*DIRECTIONS*: Set down exactly the lines below, from the one containing "CN1 pin 3: none -> +12V" through the final line, and include no others.

[Itemized modification records]
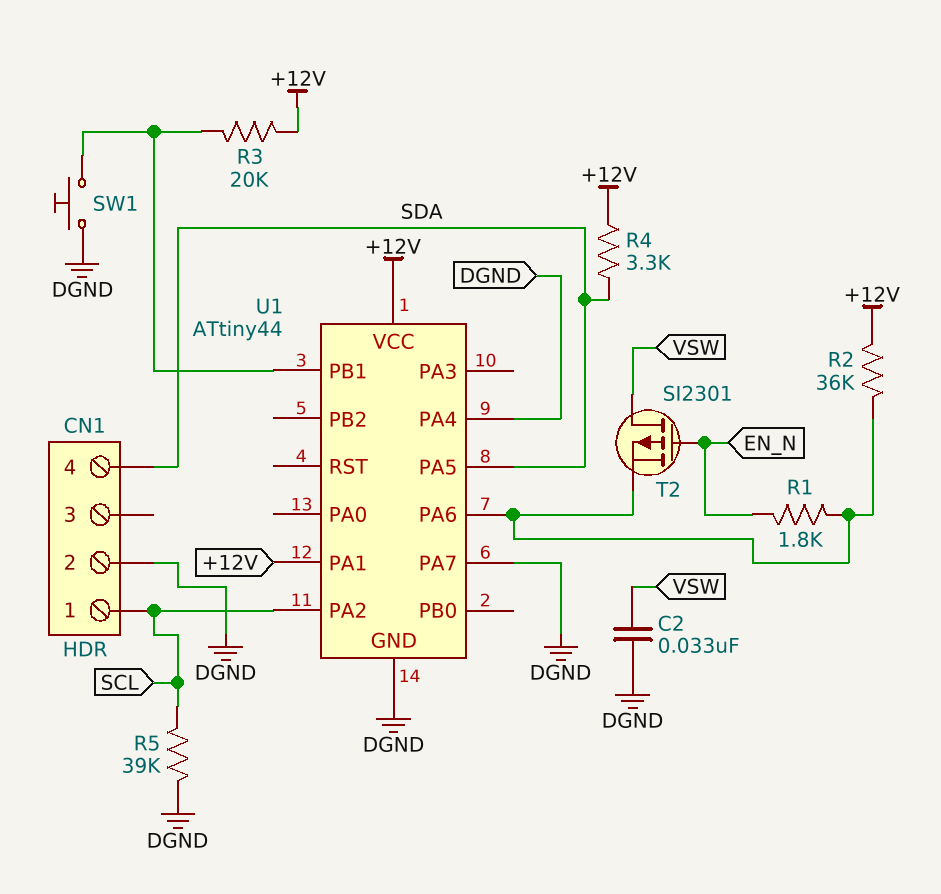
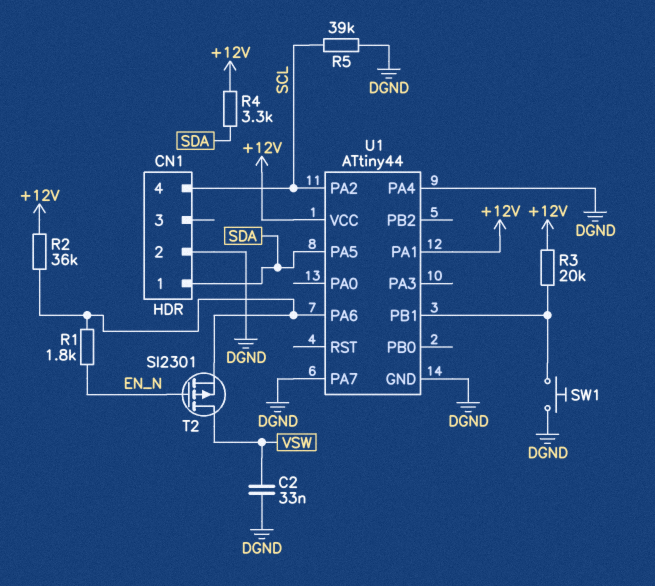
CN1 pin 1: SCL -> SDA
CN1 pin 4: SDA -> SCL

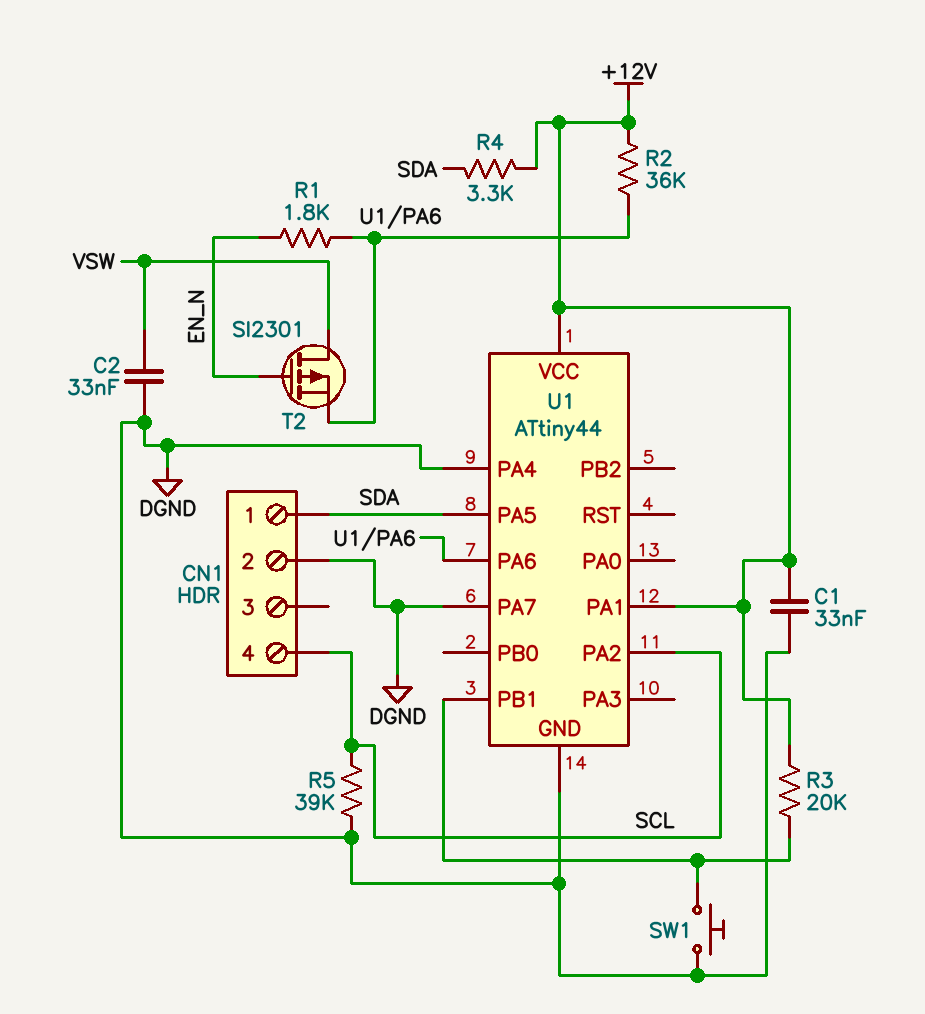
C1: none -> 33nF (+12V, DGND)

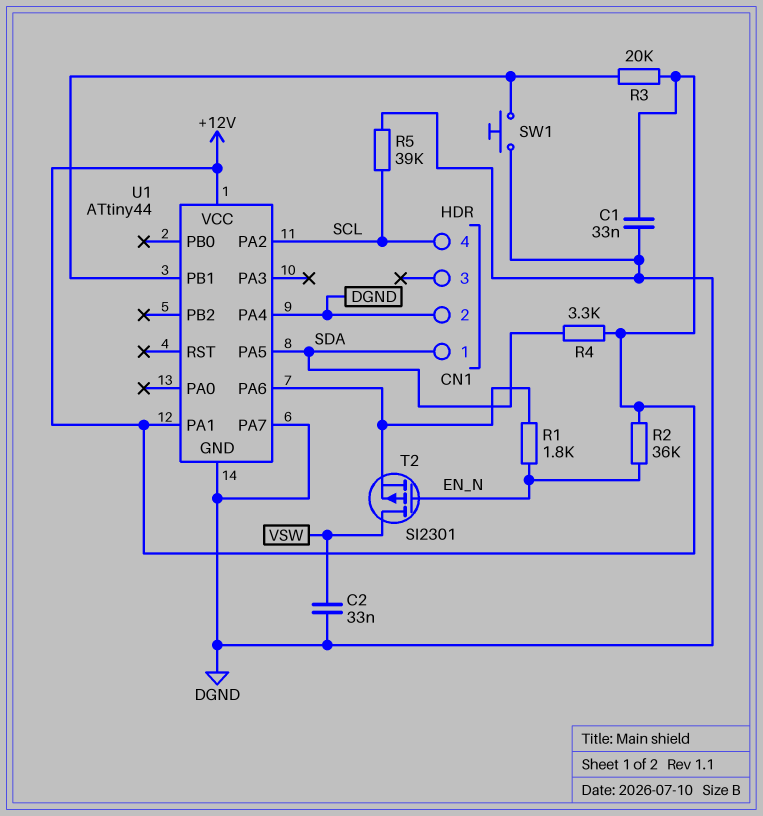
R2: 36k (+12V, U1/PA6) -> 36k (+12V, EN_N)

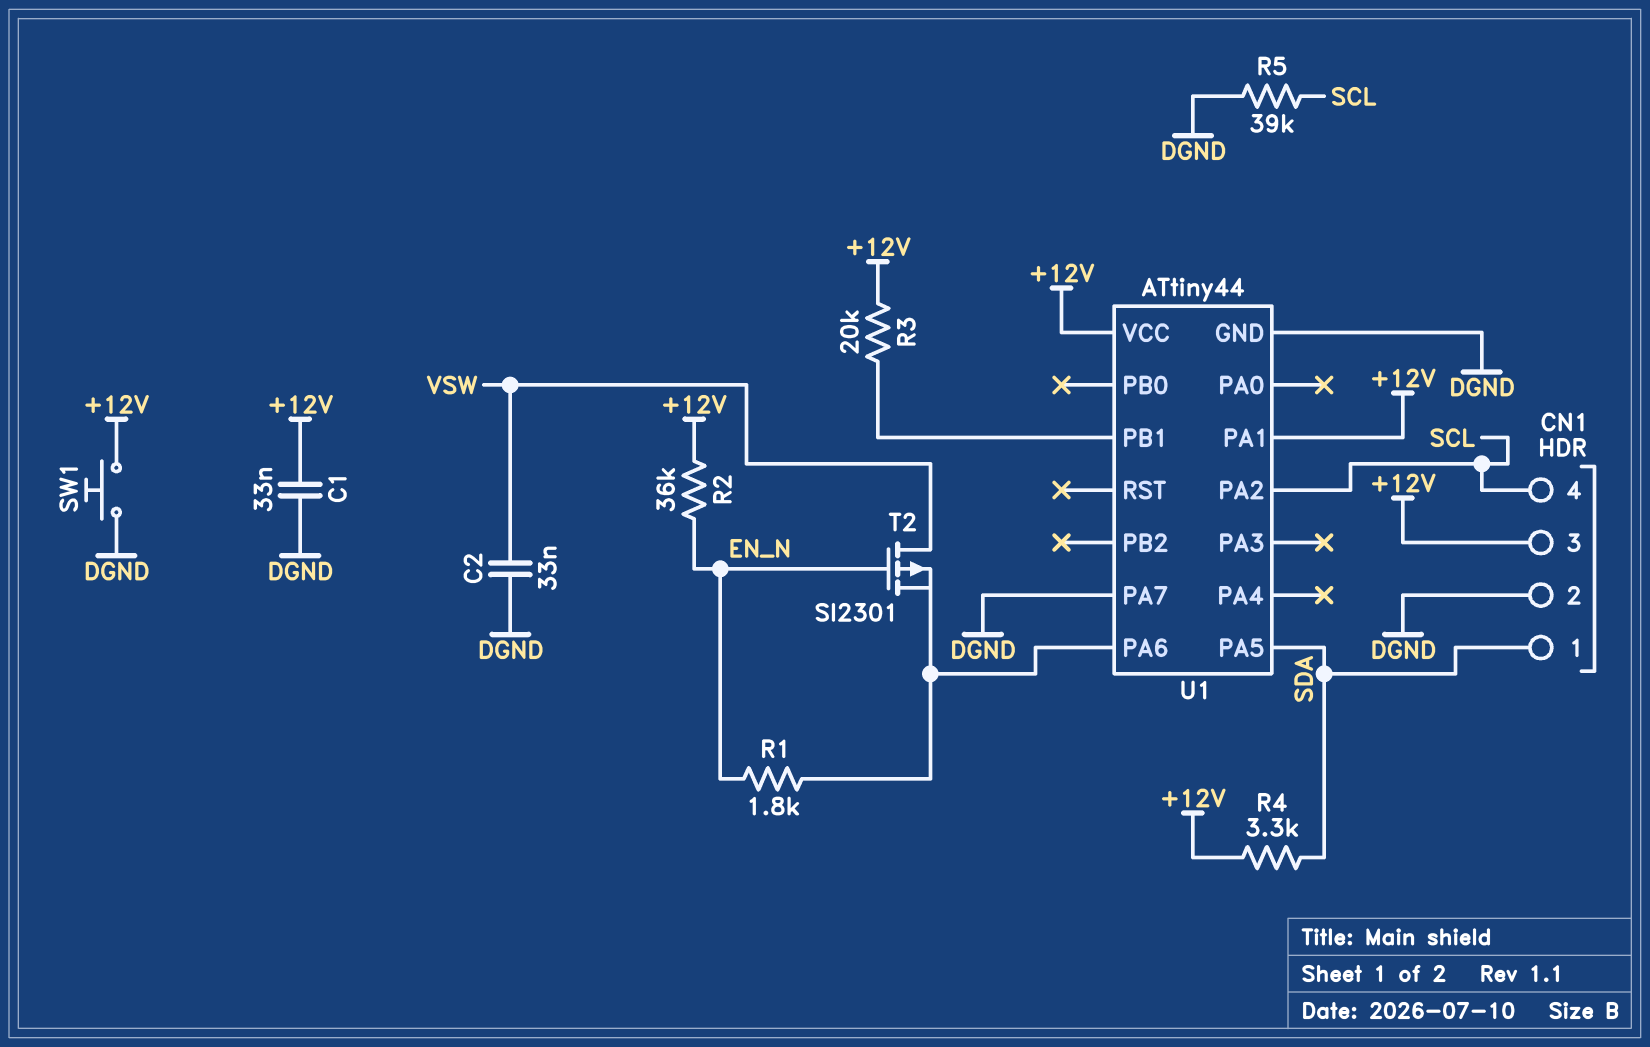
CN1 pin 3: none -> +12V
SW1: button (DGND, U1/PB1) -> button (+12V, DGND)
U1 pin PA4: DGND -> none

*TASK SOLUTION*:
CN1 pin 3: none -> +12V
SW1: button (DGND, U1/PB1) -> button (+12V, DGND)
U1 pin PA4: DGND -> none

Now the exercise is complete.